§ Exercise details
Go through the data below and repeat it exactly, skipping each picture.

(Edit difference data)
Start of Block

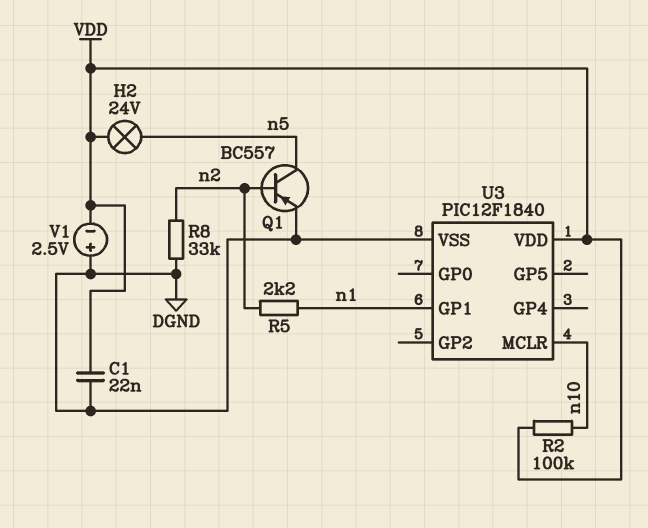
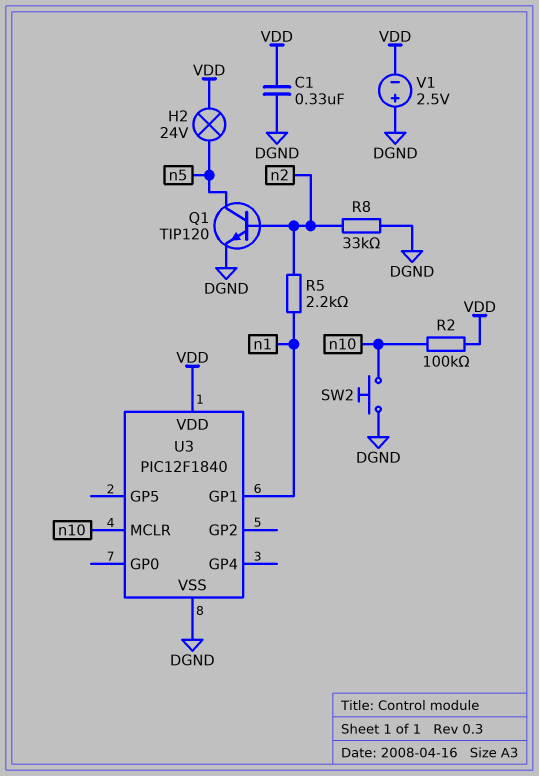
C1: 22nF (DGND, VDD) -> 330nF (DGND, VDD)
Q1: PNP BC557 (B n2, C n5, E DGND) -> NPN TIP120 (B n2, C n5, E DGND)
SW2: none -> button (DGND, n10)

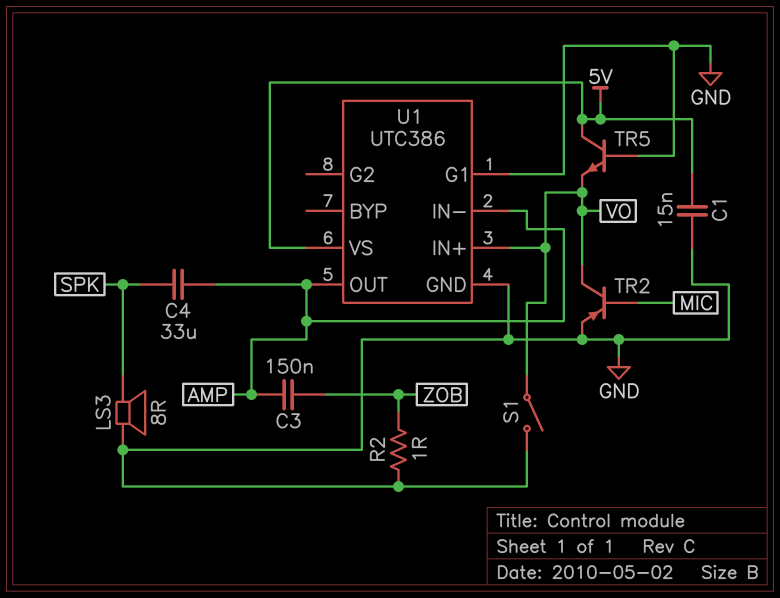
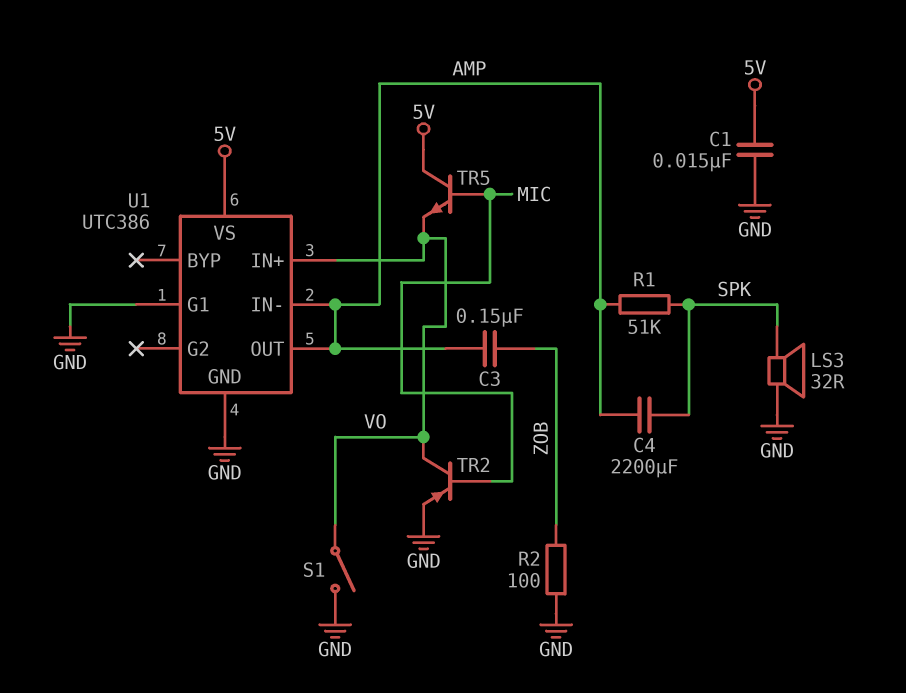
C4: 33uF (AMP, SPK) -> 2200uF (AMP, SPK)
LS3: speaker 8R (GND, SPK) -> speaker 32R (GND, SPK)
R1: none -> 51k (AMP, SPK)
R2: 1 (GND, ZOB) -> 100 (GND, ZOB)
TR5: NPN (B GND, C 5V, E VO) -> NPN (B MIC, C 5V, E VO)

End of Block

§ Written answer
C1: 22nF (DGND, VDD) -> 330nF (DGND, VDD)
Q1: PNP BC557 (B n2, C n5, E DGND) -> NPN TIP120 (B n2, C n5, E DGND)
SW2: none -> button (DGND, n10)

C4: 33uF (AMP, SPK) -> 2200uF (AMP, SPK)
LS3: speaker 8R (GND, SPK) -> speaker 32R (GND, SPK)
R1: none -> 51k (AMP, SPK)
R2: 1 (GND, ZOB) -> 100 (GND, ZOB)
TR5: NPN (B GND, C 5V, E VO) -> NPN (B MIC, C 5V, E VO)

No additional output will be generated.